* Objective *
Can you swap "aerial image" for "overhead image" in the part of the records that opens with the line containing "This is a 0.25" and closes with the line containing "road 2 (track): [(0,406),(205,511)]", then give back only those lines with nothing else changed?

#### Data rows

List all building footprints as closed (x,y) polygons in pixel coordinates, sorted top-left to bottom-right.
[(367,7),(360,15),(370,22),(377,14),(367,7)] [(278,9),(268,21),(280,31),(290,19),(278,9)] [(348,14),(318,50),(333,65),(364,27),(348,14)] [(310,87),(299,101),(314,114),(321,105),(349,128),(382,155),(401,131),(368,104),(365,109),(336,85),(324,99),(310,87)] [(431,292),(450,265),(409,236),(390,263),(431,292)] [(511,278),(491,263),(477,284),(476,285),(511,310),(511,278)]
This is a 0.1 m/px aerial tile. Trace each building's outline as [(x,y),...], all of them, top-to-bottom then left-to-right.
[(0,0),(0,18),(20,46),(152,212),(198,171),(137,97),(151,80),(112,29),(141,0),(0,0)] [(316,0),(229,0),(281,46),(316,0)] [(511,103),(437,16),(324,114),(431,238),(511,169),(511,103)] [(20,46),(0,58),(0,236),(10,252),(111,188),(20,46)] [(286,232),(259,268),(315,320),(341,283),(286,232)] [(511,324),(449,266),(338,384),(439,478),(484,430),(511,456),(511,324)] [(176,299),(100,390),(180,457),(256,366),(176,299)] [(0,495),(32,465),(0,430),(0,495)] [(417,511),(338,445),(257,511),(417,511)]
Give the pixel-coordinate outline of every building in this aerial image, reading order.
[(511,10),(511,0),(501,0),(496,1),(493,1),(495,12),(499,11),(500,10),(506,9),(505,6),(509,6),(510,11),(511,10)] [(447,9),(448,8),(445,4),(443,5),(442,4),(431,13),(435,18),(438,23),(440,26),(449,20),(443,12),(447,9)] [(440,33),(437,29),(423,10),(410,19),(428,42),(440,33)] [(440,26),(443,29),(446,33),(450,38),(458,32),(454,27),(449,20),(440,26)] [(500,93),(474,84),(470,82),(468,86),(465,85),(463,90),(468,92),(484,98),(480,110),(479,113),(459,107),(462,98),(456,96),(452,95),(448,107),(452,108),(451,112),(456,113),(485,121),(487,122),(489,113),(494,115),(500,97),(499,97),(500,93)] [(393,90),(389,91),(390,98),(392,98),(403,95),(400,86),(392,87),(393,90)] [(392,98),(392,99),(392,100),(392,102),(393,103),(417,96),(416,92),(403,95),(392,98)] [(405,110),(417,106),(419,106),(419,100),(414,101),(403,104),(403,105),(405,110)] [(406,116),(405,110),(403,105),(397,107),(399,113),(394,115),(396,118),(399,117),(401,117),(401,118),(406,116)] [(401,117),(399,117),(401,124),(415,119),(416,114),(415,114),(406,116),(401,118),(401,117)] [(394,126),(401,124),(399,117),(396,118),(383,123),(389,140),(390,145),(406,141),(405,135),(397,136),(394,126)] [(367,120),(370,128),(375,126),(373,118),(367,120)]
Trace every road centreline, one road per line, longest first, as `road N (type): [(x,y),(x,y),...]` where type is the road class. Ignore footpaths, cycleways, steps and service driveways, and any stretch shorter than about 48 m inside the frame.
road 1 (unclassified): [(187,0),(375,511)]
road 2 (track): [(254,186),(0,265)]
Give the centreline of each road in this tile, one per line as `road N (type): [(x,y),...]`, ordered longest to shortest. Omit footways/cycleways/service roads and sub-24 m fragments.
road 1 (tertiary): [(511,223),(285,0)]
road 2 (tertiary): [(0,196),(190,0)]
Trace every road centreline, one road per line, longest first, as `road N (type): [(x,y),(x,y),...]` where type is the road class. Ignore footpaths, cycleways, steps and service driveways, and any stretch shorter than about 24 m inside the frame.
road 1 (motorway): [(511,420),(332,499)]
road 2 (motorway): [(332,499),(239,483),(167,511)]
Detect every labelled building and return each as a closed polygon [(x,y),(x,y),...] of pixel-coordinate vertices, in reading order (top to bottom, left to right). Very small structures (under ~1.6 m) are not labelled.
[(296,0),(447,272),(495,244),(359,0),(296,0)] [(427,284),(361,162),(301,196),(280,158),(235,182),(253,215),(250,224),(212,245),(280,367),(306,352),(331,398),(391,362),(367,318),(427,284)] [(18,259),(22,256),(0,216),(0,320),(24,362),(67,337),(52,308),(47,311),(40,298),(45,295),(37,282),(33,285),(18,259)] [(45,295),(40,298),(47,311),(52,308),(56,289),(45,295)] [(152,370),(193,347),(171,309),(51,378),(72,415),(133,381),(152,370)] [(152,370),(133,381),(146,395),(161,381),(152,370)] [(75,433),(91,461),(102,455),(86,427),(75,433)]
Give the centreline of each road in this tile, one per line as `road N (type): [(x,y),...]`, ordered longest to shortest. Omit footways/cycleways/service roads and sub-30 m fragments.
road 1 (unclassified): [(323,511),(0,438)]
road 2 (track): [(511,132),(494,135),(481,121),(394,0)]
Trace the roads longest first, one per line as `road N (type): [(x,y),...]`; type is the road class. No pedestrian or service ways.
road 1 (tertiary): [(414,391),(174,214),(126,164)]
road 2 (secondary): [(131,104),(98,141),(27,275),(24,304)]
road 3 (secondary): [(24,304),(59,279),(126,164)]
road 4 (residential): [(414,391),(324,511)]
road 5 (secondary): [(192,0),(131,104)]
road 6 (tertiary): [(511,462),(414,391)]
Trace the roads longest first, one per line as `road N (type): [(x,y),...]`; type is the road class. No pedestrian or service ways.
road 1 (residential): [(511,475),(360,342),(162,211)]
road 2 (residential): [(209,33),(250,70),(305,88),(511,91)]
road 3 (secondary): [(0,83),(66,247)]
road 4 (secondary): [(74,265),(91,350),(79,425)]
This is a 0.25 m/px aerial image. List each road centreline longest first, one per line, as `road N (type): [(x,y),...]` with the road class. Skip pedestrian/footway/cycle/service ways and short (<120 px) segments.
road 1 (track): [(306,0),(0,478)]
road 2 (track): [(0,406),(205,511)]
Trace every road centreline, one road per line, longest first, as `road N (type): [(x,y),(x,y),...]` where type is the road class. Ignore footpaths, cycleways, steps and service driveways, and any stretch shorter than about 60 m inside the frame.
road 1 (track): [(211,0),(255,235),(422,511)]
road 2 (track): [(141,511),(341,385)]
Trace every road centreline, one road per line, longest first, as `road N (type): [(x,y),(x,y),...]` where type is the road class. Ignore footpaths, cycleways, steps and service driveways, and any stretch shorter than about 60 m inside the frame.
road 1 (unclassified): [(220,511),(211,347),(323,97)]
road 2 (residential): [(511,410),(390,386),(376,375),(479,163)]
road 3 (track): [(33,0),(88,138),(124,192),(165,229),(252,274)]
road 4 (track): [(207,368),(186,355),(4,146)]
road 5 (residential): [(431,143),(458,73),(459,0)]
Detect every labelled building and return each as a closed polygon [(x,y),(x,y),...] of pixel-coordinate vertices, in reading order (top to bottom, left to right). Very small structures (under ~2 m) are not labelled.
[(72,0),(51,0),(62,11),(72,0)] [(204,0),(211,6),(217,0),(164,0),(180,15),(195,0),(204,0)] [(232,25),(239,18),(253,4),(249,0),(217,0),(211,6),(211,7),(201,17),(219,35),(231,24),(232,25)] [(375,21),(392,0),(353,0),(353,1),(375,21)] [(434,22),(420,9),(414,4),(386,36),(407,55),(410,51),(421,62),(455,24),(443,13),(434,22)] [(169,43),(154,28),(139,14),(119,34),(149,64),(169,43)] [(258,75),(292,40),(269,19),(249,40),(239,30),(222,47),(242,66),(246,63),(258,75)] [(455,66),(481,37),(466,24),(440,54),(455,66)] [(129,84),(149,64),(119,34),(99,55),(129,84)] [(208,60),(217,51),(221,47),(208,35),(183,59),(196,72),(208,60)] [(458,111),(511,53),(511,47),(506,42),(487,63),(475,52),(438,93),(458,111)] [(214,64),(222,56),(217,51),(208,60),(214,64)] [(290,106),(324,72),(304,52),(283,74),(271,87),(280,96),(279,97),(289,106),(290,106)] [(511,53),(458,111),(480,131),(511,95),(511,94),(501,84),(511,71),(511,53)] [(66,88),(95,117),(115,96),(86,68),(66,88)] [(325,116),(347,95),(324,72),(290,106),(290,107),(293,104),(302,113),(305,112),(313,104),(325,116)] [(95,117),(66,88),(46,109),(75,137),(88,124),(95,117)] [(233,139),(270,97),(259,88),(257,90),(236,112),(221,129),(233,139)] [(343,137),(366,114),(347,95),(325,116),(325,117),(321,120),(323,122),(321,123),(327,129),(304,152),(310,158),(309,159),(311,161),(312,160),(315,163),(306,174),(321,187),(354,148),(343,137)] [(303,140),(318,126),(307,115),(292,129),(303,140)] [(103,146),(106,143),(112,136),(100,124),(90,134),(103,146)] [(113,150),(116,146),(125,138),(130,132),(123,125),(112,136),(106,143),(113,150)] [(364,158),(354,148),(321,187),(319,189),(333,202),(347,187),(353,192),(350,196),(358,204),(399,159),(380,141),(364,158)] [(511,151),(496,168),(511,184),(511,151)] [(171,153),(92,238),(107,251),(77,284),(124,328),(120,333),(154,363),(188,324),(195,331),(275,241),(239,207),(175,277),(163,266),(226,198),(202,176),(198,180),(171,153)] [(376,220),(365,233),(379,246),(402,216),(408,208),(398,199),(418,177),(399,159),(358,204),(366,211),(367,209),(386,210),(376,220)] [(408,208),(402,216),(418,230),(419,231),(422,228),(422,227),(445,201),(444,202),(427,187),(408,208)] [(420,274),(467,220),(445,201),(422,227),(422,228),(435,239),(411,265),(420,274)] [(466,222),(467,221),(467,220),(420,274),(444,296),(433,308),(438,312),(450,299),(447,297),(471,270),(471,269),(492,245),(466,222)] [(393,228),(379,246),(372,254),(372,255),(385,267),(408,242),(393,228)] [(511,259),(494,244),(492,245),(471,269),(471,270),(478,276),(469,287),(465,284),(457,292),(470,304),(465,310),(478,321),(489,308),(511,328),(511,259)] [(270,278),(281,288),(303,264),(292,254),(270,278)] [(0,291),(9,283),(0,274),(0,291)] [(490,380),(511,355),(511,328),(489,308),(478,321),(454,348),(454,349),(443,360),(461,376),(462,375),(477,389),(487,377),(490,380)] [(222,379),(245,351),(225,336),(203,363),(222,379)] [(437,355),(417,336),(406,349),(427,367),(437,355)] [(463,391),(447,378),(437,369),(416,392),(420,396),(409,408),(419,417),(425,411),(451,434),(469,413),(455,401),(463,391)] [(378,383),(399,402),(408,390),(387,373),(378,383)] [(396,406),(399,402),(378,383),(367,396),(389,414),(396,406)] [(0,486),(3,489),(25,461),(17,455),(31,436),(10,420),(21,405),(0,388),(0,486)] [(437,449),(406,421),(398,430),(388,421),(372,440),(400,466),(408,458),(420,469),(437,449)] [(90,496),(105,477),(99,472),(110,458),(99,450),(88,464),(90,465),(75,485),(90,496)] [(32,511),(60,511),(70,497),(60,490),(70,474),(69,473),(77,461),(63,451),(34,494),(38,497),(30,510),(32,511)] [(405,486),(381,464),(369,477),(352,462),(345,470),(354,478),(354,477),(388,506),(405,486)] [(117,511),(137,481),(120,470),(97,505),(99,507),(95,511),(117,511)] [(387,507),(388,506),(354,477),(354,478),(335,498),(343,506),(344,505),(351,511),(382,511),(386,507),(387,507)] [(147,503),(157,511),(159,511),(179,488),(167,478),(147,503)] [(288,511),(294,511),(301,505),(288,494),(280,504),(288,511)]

########

* Reply to the exercise *
This is a 0.25 m/px overhead image. List each road centreline longest first, one per line, as `road N (type): [(x,y),...]` with the road class. Skip pedestrian/footway/cycle/service ways and short (<120 px) segments.
road 1 (track): [(306,0),(0,478)]
road 2 (track): [(0,406),(205,511)]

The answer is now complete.